From the records below, give the number of lines that contain the string "orange", without any other text.

[Per-object count records]
========================================
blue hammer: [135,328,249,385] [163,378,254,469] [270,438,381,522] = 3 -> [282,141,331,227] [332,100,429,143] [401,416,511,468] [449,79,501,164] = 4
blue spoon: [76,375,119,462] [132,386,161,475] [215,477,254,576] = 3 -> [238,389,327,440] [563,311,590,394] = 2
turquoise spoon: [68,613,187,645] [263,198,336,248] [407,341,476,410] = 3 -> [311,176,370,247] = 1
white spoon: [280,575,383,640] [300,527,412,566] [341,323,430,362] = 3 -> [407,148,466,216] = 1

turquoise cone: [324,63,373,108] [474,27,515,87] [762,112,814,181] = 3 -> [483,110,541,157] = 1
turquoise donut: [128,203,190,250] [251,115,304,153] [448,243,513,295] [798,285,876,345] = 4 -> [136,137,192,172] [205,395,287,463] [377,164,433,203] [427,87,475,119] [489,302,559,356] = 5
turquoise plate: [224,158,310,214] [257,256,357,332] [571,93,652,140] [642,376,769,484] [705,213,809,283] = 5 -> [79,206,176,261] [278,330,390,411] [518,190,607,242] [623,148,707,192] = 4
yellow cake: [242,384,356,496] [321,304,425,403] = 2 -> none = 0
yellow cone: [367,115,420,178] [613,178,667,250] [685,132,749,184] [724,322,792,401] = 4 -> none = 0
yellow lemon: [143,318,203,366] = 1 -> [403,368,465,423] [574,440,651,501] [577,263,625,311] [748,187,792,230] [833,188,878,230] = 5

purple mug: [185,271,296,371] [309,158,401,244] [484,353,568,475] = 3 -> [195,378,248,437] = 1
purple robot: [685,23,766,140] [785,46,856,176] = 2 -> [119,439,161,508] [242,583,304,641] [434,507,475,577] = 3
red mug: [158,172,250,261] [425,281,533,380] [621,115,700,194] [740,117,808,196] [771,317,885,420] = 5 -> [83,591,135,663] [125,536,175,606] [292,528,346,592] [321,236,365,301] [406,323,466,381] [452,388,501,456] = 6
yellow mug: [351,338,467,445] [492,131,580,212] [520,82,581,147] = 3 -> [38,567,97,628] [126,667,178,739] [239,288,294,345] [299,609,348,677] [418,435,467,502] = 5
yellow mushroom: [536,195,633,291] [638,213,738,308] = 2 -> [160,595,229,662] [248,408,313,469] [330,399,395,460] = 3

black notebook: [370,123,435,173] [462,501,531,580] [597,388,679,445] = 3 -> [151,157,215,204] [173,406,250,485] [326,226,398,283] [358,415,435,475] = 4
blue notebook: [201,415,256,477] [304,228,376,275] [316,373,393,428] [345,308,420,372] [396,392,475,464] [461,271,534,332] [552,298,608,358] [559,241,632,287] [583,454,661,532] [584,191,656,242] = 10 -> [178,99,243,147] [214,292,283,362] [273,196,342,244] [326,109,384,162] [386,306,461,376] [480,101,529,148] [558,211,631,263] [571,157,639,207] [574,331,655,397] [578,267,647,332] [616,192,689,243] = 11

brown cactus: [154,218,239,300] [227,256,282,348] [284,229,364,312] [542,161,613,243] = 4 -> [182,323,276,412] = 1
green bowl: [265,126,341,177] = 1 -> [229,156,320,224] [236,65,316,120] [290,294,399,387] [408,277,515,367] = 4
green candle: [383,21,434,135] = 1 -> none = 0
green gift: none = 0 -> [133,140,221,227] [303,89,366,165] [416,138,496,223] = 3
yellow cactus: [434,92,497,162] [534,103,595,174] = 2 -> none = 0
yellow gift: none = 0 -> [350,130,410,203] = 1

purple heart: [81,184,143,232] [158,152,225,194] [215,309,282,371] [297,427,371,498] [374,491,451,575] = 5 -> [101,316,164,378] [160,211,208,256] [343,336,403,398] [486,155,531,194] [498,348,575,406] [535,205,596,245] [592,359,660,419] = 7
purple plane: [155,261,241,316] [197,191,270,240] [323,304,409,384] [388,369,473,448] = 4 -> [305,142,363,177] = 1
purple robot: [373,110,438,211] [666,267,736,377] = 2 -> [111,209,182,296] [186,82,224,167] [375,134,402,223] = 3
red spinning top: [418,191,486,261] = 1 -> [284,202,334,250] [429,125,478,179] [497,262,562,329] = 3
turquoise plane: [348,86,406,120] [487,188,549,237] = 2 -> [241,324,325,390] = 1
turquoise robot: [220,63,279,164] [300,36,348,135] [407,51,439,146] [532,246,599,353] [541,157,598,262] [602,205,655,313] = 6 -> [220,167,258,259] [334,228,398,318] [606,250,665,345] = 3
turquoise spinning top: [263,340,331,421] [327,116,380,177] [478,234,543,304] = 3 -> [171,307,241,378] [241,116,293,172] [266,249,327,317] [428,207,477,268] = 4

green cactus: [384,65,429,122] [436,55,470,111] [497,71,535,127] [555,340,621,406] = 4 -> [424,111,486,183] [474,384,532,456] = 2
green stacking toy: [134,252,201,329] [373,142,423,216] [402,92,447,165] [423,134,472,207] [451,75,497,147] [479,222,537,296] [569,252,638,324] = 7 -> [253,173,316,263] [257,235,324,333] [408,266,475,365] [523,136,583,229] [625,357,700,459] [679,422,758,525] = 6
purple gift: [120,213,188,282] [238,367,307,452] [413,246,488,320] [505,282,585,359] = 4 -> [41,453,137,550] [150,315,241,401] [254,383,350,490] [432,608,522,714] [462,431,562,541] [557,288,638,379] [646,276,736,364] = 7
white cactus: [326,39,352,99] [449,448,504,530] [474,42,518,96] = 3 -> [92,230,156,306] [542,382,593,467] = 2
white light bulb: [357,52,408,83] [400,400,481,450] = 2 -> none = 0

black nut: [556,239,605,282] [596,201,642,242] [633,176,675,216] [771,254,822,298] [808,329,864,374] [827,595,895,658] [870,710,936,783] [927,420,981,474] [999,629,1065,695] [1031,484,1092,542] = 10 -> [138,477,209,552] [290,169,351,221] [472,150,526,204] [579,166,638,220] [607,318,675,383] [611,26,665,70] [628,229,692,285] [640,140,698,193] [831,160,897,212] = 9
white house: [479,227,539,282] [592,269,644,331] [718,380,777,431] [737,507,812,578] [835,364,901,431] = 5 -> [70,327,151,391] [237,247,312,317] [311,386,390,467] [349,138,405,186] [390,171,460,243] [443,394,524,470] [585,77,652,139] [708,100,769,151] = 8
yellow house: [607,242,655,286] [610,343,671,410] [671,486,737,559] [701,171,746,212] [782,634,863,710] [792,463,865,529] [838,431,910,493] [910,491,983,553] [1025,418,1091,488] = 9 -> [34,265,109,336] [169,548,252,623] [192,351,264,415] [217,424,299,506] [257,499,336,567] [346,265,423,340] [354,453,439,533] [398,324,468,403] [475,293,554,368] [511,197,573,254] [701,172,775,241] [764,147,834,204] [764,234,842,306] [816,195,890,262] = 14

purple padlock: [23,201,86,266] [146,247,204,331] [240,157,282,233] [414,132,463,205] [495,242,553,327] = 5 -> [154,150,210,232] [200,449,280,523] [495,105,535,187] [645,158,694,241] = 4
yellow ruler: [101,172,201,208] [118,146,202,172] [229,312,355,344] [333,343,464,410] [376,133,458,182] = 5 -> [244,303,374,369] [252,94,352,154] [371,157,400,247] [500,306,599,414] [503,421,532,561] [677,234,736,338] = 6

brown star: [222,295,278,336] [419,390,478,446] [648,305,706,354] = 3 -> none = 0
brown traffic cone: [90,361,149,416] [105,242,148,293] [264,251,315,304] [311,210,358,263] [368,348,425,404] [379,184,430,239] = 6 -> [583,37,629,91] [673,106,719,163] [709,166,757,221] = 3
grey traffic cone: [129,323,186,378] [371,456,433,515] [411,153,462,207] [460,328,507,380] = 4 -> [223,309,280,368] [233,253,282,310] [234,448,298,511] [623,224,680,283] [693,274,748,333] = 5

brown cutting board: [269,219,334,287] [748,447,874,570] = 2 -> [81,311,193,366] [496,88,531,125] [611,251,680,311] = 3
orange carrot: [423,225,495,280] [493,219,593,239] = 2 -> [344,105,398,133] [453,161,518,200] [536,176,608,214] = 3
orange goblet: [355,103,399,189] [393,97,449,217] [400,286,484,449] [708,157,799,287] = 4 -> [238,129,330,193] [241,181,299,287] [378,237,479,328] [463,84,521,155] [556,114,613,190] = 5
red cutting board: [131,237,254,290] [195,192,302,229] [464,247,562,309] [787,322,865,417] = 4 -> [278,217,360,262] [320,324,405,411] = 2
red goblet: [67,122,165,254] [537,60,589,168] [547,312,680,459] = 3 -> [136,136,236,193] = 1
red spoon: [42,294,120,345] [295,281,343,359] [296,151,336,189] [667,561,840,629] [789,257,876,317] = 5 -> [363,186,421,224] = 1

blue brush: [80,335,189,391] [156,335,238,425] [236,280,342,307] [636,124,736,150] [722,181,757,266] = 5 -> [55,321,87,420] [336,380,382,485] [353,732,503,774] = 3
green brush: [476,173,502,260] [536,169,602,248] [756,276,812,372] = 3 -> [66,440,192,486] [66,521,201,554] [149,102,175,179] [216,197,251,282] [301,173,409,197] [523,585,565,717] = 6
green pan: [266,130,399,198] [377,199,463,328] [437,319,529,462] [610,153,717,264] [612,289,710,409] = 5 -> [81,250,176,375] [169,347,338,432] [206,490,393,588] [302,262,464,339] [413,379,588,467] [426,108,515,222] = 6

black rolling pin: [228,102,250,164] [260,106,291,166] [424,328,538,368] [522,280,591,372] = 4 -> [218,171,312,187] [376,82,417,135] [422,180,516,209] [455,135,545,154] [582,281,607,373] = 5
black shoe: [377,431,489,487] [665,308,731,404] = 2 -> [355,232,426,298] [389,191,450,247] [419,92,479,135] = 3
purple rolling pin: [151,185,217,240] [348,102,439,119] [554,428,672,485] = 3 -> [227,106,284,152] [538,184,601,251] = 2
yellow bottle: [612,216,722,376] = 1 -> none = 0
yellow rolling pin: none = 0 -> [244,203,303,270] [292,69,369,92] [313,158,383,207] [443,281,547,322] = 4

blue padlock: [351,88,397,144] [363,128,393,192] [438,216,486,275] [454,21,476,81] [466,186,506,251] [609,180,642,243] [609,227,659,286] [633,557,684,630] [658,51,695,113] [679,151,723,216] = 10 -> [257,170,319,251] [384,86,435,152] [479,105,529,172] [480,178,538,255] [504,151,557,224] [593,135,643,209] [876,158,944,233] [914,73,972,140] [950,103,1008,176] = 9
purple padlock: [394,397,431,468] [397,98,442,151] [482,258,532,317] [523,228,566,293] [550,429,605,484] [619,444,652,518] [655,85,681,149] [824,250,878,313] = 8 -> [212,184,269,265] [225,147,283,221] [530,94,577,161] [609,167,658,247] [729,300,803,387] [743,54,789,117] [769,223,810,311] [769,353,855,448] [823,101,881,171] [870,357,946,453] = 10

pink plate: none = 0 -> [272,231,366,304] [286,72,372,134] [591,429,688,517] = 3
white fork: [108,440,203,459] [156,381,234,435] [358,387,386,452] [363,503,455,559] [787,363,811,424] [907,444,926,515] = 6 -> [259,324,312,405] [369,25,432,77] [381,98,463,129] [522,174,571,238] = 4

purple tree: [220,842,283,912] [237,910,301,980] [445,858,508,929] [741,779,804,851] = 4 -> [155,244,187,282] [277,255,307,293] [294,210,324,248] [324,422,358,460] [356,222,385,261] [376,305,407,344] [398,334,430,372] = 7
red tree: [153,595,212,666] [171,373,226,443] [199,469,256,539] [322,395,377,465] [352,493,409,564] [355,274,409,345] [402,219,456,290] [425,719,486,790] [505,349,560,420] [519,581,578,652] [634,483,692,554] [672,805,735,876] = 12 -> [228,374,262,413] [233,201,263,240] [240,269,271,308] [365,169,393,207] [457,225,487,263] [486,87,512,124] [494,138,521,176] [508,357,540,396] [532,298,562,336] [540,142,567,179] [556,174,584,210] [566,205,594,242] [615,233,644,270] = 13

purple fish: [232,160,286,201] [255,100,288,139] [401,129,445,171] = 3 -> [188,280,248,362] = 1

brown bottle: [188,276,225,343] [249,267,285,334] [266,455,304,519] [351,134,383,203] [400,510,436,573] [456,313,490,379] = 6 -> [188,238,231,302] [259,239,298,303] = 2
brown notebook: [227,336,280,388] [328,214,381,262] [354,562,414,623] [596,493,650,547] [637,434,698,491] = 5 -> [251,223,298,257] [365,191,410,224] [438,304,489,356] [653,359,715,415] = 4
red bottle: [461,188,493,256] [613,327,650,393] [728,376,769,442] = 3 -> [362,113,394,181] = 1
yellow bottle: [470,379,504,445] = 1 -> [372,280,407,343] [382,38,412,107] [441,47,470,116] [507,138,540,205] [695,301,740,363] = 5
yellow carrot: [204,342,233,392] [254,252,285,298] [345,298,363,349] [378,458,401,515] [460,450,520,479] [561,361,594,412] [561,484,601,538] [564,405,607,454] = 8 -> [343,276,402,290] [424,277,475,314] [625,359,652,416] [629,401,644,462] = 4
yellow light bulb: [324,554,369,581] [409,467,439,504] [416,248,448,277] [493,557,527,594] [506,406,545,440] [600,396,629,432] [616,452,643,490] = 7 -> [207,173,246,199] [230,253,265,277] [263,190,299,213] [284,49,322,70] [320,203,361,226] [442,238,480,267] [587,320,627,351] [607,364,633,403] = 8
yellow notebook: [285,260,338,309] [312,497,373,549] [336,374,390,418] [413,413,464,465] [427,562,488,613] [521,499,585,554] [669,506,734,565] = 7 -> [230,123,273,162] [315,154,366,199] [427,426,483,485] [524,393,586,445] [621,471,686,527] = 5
========================================
WRITTEN ANSWER:
2